• **TASK DESCRIPTION**:
With the pictures excluded, retype the records that follow exactly.

• **DATA SHOWN**:
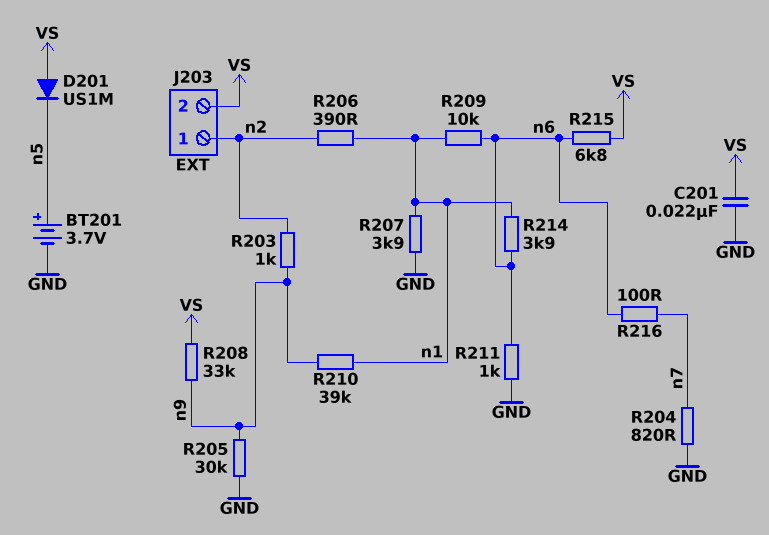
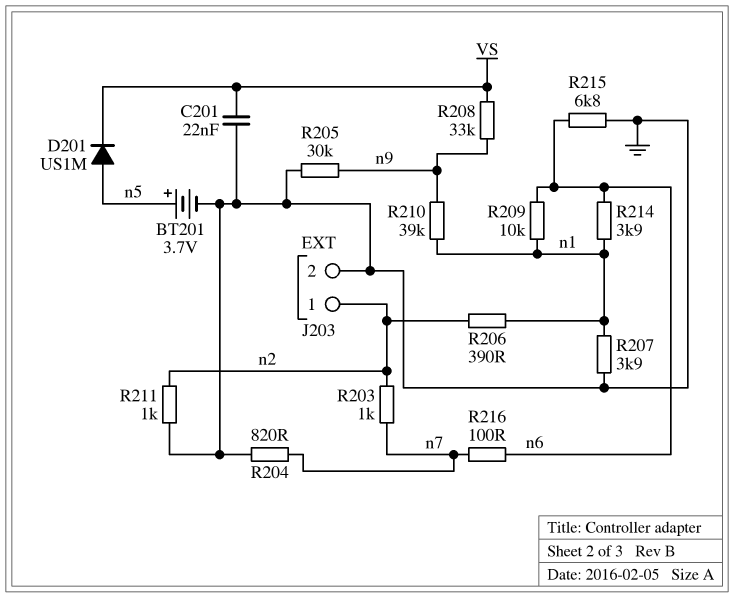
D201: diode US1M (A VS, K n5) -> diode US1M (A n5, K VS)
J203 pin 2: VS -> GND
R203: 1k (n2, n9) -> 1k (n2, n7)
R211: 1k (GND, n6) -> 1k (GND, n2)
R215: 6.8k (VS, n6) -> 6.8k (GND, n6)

• **ANSWER AREA**:
D201: diode US1M (A VS, K n5) -> diode US1M (A n5, K VS)
J203 pin 2: VS -> GND
R203: 1k (n2, n9) -> 1k (n2, n7)
R211: 1k (GND, n6) -> 1k (GND, n2)
R215: 6.8k (VS, n6) -> 6.8k (GND, n6)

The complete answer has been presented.